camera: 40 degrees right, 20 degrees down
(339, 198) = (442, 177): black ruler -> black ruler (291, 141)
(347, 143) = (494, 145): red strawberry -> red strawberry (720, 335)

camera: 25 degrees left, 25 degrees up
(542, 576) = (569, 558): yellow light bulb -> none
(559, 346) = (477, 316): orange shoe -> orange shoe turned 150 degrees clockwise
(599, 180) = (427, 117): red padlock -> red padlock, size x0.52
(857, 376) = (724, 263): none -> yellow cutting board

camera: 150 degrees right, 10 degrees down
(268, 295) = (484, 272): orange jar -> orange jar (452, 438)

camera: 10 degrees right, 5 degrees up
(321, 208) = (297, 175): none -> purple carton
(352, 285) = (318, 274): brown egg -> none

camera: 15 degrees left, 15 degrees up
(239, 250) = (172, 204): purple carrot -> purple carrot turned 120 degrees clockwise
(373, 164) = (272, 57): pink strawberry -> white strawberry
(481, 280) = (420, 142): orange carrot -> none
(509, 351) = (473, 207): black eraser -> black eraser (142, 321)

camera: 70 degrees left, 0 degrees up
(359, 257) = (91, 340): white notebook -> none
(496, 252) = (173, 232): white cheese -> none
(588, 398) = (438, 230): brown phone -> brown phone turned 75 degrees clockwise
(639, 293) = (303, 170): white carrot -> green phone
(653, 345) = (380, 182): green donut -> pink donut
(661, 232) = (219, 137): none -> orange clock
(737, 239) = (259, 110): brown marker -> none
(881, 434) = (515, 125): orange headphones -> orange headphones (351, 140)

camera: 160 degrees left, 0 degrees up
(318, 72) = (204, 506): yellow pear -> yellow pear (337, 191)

▶ [WHAT TO DO]:
Copy the material above, keeping every line exactly as it stands.

▶ [THE COMPLETED TASK]:
camera: 40 degrees right, 20 degrees down
(339, 198) = (442, 177): black ruler -> black ruler (291, 141)
(347, 143) = (494, 145): red strawberry -> red strawberry (720, 335)

camera: 25 degrees left, 25 degrees up
(542, 576) = (569, 558): yellow light bulb -> none
(559, 346) = (477, 316): orange shoe -> orange shoe turned 150 degrees clockwise
(599, 180) = (427, 117): red padlock -> red padlock, size x0.52
(857, 376) = (724, 263): none -> yellow cutting board

camera: 150 degrees right, 10 degrees down
(268, 295) = (484, 272): orange jar -> orange jar (452, 438)

camera: 10 degrees right, 5 degrees up
(321, 208) = (297, 175): none -> purple carton
(352, 285) = (318, 274): brown egg -> none

camera: 15 degrees left, 15 degrees up
(239, 250) = (172, 204): purple carrot -> purple carrot turned 120 degrees clockwise
(373, 164) = (272, 57): pink strawberry -> white strawberry
(481, 280) = (420, 142): orange carrot -> none
(509, 351) = (473, 207): black eraser -> black eraser (142, 321)

camera: 70 degrees left, 0 degrees up
(359, 257) = (91, 340): white notebook -> none
(496, 252) = (173, 232): white cheese -> none
(588, 398) = (438, 230): brown phone -> brown phone turned 75 degrees clockwise
(639, 293) = (303, 170): white carrot -> green phone
(653, 345) = (380, 182): green donut -> pink donut
(661, 232) = (219, 137): none -> orange clock
(737, 239) = (259, 110): brown marker -> none
(881, 434) = (515, 125): orange headphones -> orange headphones (351, 140)

camera: 160 degrees left, 0 degrees up
(318, 72) = (204, 506): yellow pear -> yellow pear (337, 191)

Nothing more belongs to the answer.